*EXERCISE DIRECTIONS*: The listing below is to be output in its exact form.

--- START AVAILABLE RECORDS ---

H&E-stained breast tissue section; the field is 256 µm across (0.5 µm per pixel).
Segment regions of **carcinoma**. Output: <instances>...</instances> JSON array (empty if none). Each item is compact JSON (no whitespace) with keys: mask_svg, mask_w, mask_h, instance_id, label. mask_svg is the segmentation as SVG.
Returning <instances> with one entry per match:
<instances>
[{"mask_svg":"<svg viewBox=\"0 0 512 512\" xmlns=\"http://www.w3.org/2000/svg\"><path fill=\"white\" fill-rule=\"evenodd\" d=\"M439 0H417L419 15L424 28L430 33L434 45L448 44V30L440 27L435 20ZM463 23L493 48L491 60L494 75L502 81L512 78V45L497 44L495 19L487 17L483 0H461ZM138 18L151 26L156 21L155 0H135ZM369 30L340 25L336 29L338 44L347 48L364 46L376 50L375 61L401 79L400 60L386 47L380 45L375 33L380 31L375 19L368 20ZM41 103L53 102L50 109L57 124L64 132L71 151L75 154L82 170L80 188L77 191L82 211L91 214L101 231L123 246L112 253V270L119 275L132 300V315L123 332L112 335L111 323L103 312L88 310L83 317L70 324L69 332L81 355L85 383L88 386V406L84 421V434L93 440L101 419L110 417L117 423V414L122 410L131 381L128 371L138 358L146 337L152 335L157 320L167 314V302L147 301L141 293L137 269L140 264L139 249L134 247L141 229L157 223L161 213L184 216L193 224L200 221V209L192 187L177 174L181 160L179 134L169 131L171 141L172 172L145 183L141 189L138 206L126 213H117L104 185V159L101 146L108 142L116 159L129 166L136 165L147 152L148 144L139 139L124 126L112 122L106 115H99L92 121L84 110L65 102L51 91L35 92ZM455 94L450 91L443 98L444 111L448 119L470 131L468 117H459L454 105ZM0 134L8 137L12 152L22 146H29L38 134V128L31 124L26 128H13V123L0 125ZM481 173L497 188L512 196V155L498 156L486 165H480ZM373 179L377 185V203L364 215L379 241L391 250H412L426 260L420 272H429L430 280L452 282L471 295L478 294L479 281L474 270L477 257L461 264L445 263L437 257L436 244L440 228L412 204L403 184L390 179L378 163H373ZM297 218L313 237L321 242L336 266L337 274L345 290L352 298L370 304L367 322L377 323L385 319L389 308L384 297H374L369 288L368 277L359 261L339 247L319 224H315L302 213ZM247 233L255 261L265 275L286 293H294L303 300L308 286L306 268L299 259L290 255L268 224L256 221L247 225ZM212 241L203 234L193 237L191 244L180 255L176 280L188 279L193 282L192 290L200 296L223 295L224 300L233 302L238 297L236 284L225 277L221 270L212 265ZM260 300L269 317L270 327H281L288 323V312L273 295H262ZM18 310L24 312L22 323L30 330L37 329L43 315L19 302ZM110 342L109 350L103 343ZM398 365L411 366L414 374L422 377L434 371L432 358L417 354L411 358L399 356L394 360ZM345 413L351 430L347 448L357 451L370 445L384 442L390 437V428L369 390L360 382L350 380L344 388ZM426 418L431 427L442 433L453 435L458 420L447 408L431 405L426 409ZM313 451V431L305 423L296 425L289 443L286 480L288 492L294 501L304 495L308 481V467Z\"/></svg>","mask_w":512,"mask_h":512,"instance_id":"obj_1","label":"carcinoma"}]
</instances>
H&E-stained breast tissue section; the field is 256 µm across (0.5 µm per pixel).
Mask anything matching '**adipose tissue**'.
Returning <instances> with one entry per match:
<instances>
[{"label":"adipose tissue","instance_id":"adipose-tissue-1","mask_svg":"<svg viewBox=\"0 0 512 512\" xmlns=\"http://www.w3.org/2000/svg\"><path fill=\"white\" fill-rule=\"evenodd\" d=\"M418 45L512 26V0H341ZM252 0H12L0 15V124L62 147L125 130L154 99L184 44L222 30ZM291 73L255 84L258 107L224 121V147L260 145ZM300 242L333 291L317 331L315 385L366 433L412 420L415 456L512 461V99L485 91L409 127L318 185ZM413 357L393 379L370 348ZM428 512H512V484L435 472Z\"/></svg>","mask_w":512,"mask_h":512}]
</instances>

--- END AVAILABLE RECORDS ---

*EXERCISE SOLUTION*:
H&E-stained breast tissue section; the field is 256 µm across (0.5 µm per pixel).
Segment regions of **carcinoma**. Output: <instances>...</instances> JSON array (empty if none). Each item is compact JSON (no whitespace) with keys: mask_svg, mask_w, mask_h, instance_id, label. mask_svg is the segmentation as SVG.
Returning <instances> with one entry per match:
<instances>
[{"mask_svg":"<svg viewBox=\"0 0 512 512\" xmlns=\"http://www.w3.org/2000/svg\"><path fill=\"white\" fill-rule=\"evenodd\" d=\"M439 0H417L419 15L424 28L430 33L434 45L448 44V30L440 27L435 20ZM463 23L493 48L491 60L494 75L502 81L512 78V45L497 44L495 19L487 17L483 0H461ZM138 18L151 26L156 21L155 0H135ZM369 30L340 25L336 29L338 44L347 48L364 46L376 50L375 61L401 79L400 60L386 47L380 45L375 33L380 31L375 19L368 20ZM41 103L53 102L50 109L57 124L64 132L71 151L75 154L82 170L80 188L77 191L82 211L91 214L101 231L123 246L112 253V270L119 275L132 300V315L123 332L112 335L111 323L103 312L88 310L83 317L70 324L69 332L81 355L85 383L88 386V406L84 421V434L93 440L101 419L110 417L117 423V414L122 410L131 381L128 371L138 358L146 337L152 335L157 320L167 314V302L147 301L141 293L137 269L140 264L139 249L134 247L141 229L157 223L161 213L184 216L193 224L200 221V209L192 187L177 174L181 160L179 134L169 131L171 141L172 172L145 183L141 189L138 206L126 213H117L104 185V159L101 146L108 142L116 159L129 166L136 165L147 152L148 144L139 139L124 126L112 122L106 115H99L92 121L84 110L65 102L51 91L35 92ZM455 94L450 91L443 98L444 111L448 119L470 131L468 117H459L454 105ZM0 134L8 137L12 152L22 146H29L38 134V128L31 124L26 128H13V123L0 125ZM481 173L497 188L512 196V155L498 156L486 165H480ZM373 179L377 185V203L364 215L379 241L391 250H412L426 260L420 272H429L430 280L452 282L471 295L478 294L479 281L474 270L477 257L461 264L445 263L437 257L436 244L440 228L412 204L403 184L390 179L378 163H373ZM297 218L313 237L321 242L336 266L337 274L345 290L352 298L370 304L367 322L377 323L385 319L389 308L384 297H374L369 288L368 277L359 261L339 247L319 224H315L302 213ZM247 233L255 261L265 275L286 293H294L303 300L308 286L306 268L299 259L290 255L268 224L256 221L247 225ZM212 241L203 234L193 237L191 244L180 255L176 280L188 279L193 282L192 290L200 296L223 295L224 300L233 302L238 297L236 284L225 277L221 270L212 265ZM260 300L269 317L270 327H281L288 323V312L273 295H262ZM18 310L24 312L22 323L30 330L37 329L43 315L19 302ZM110 342L109 350L103 343ZM398 365L411 366L414 374L422 377L434 371L432 358L417 354L411 358L399 356L394 360ZM345 413L351 430L347 448L357 451L370 445L384 442L390 437V428L369 390L360 382L350 380L344 388ZM426 418L431 427L442 433L453 435L458 420L447 408L431 405L426 409ZM313 451V431L305 423L296 425L289 443L286 480L288 492L294 501L304 495L308 481V467Z\"/></svg>","mask_w":512,"mask_h":512,"instance_id":"obj_1","label":"carcinoma"}]
</instances>
H&E-stained breast tissue section; the field is 256 µm across (0.5 µm per pixel).
Mask anything matching '**adipose tissue**'.
Returning <instances> with one entry per match:
<instances>
[{"label":"adipose tissue","instance_id":"adipose-tissue-1","mask_svg":"<svg viewBox=\"0 0 512 512\" xmlns=\"http://www.w3.org/2000/svg\"><path fill=\"white\" fill-rule=\"evenodd\" d=\"M418 45L512 26V0H341ZM252 0H12L0 15V124L62 147L125 130L154 99L184 44L222 30ZM291 73L255 84L258 107L224 121V147L260 145ZM300 242L333 291L317 331L315 385L366 433L412 420L415 456L512 461V99L485 91L409 127L318 185ZM413 357L393 379L370 348ZM428 512H512V484L435 472Z\"/></svg>","mask_w":512,"mask_h":512}]
</instances>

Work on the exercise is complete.